What to do> The answer must consist solely of the lines from the start of the records through the line containing "D1: LED (A AMP, K FILT) -> none", restated word for word, with no pictures.

The input>
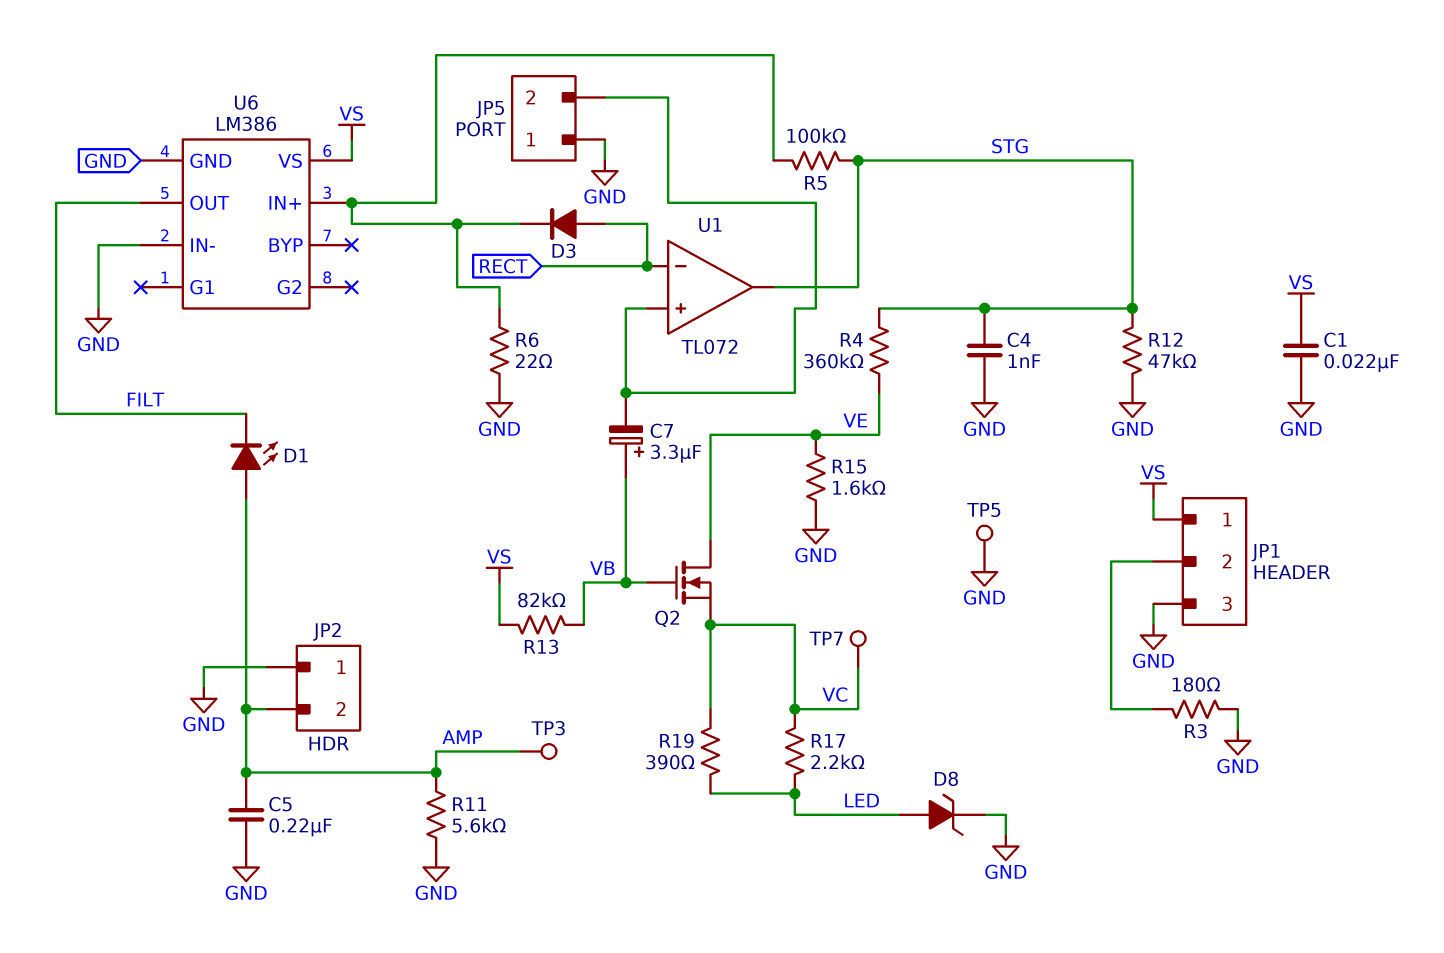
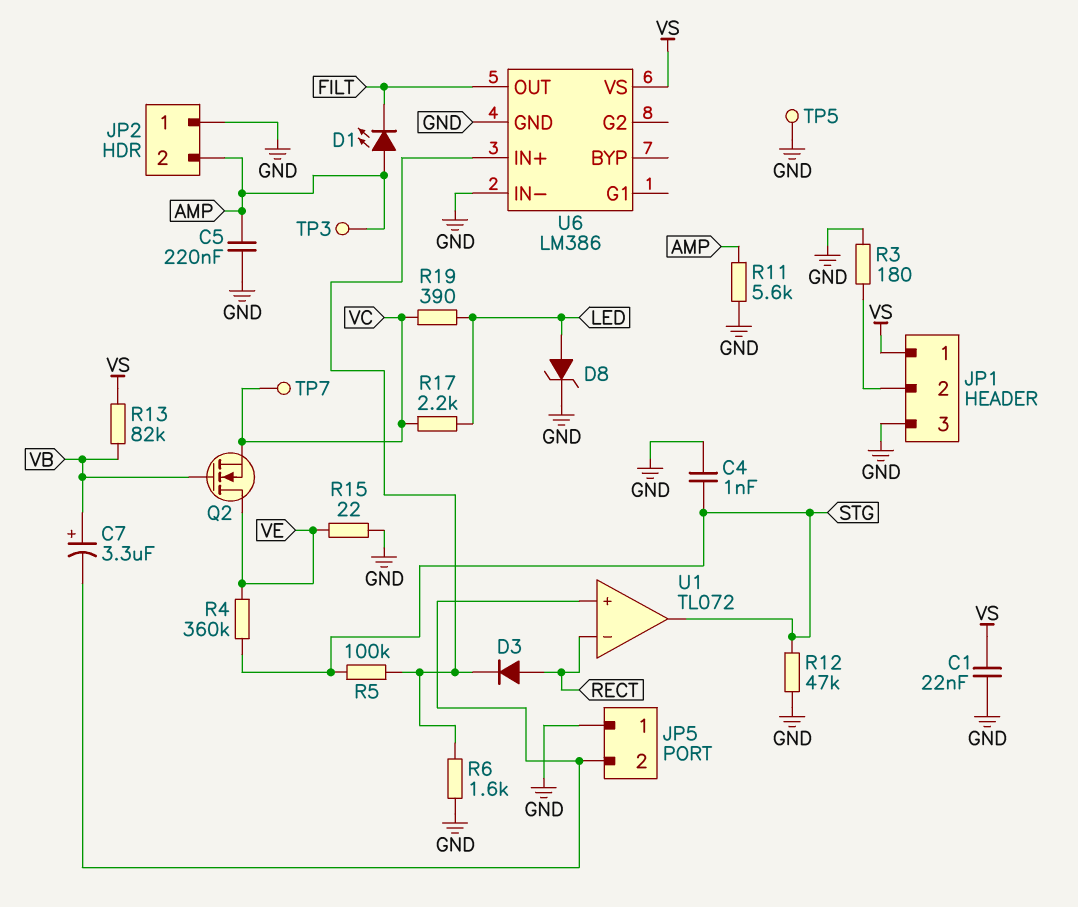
R6: 22 (GND, U6/IN+) -> 1.6k (GND, U6/IN+)
R15: 1.6k (GND, VE) -> 22 (GND, VE)

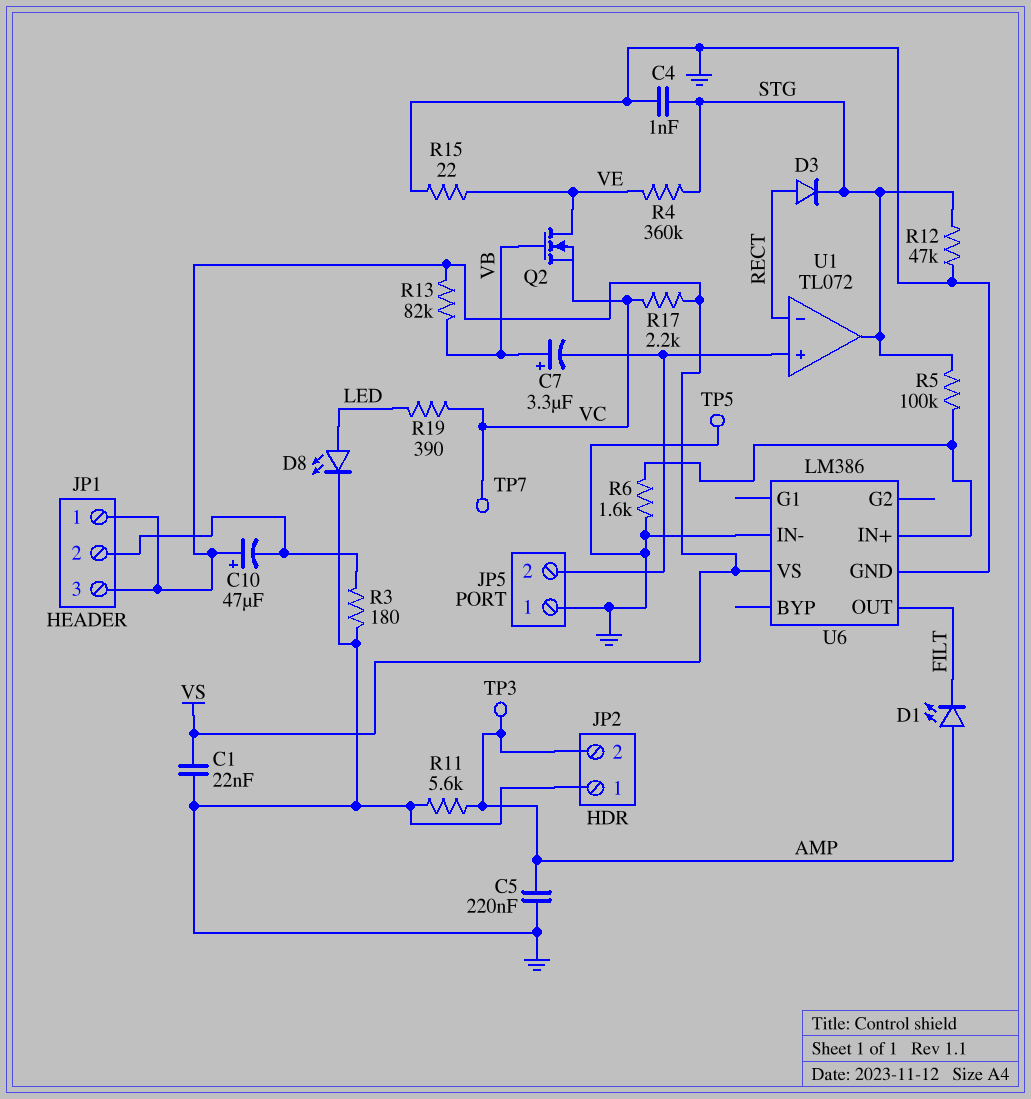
C10: none -> 47uF (plus VS, minus JP1/2)
D3: diode (A RECT, K U6/IN+) -> diode (A RECT, K STG)
D8: zener (A LED, K GND) -> LED (A LED, K GND)
JP1 pin 3: GND -> VS
R17: 2.2k (LED, VC) -> 2.2k (VC, VS)

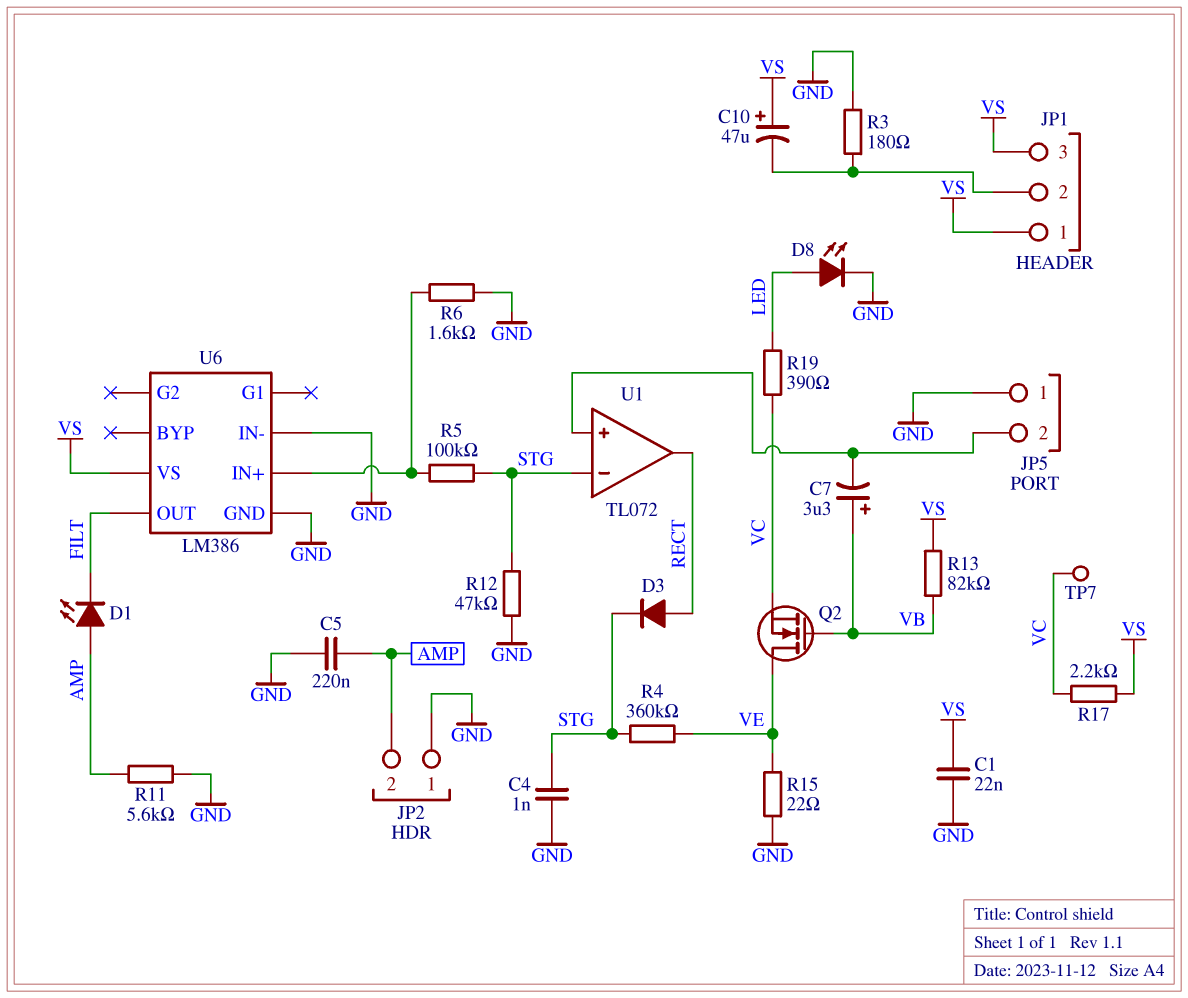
TP3: test point (AMP) -> none
TP5: test point (GND) -> none
U1 pin in-: RECT -> STG
U1 pin out: STG -> RECT

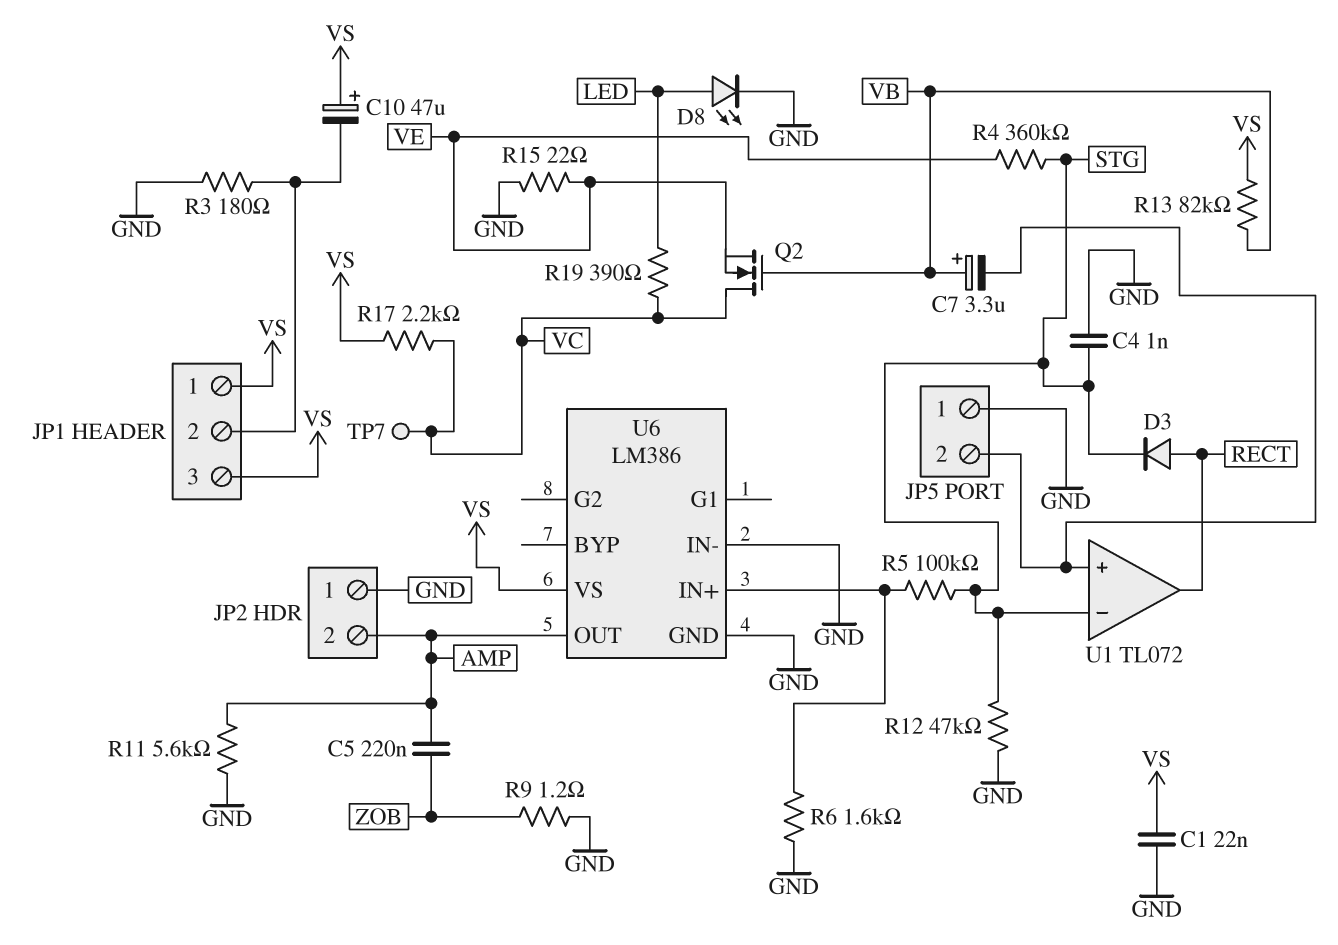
C5: 220nF (AMP, GND) -> 220nF (AMP, ZOB)
D1: LED (A AMP, K FILT) -> none
Q2: NMOS (G VB, D VE, S VC) -> NMOS (G VB, D VC, S VE)
R9: none -> 1.2 (GND, ZOB)
U6 pin OUT: FILT -> AMP

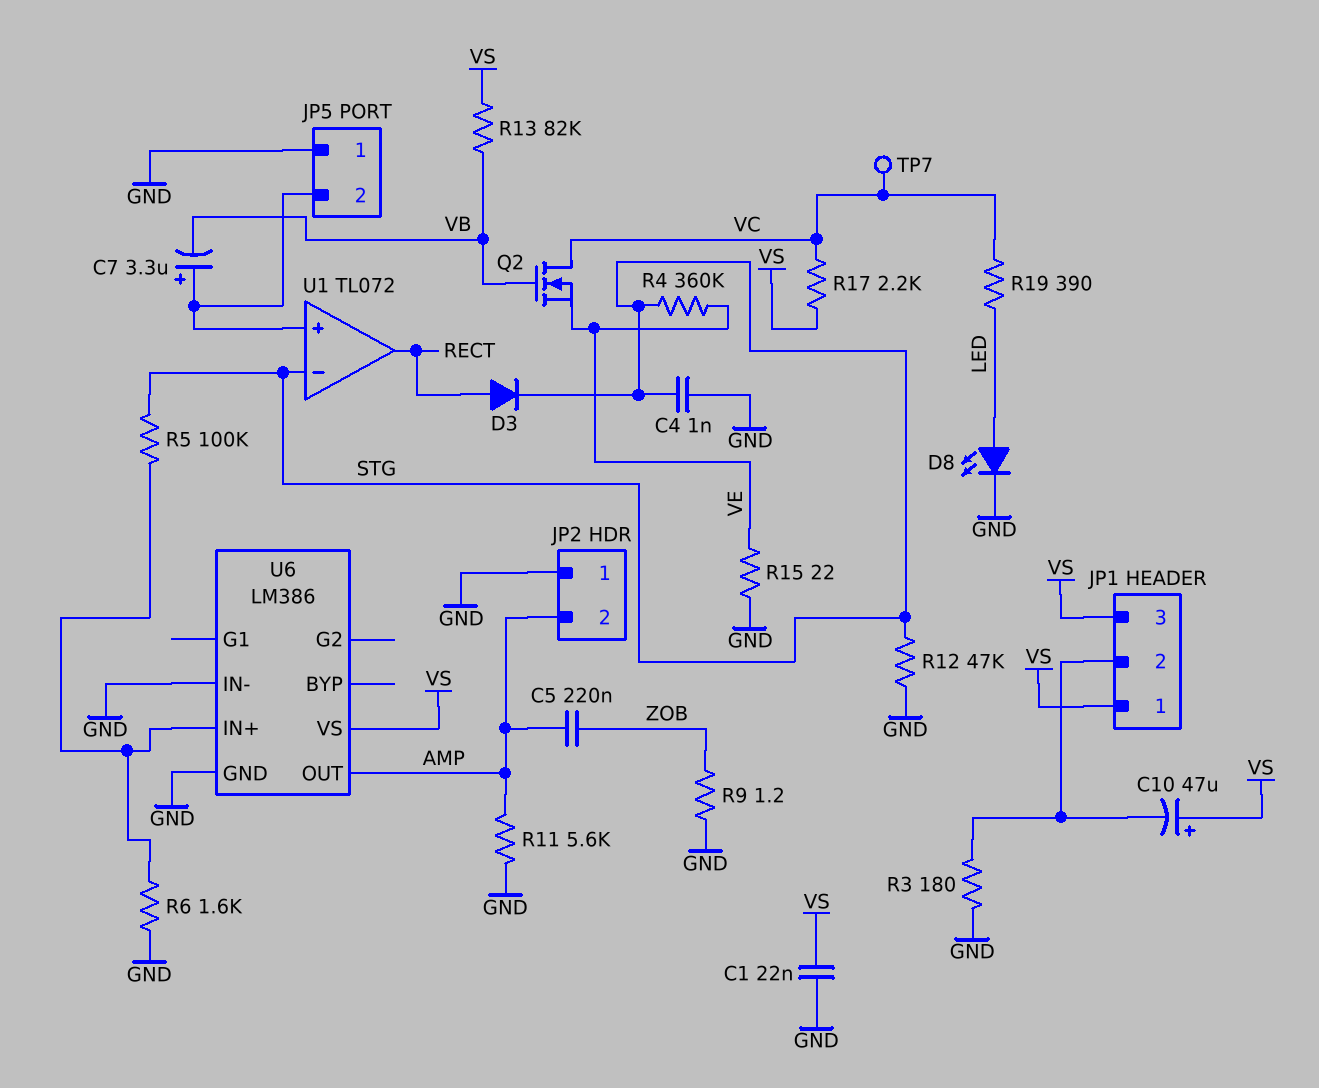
C7: 3.3uF (plus VB, minus JP5/2) -> 3.3uF (plus JP5/2, minus VB)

Exercise response>
R6: 22 (GND, U6/IN+) -> 1.6k (GND, U6/IN+)
R15: 1.6k (GND, VE) -> 22 (GND, VE)

C10: none -> 47uF (plus VS, minus JP1/2)
D3: diode (A RECT, K U6/IN+) -> diode (A RECT, K STG)
D8: zener (A LED, K GND) -> LED (A LED, K GND)
JP1 pin 3: GND -> VS
R17: 2.2k (LED, VC) -> 2.2k (VC, VS)

TP3: test point (AMP) -> none
TP5: test point (GND) -> none
U1 pin in-: RECT -> STG
U1 pin out: STG -> RECT

C5: 220nF (AMP, GND) -> 220nF (AMP, ZOB)
D1: LED (A AMP, K FILT) -> none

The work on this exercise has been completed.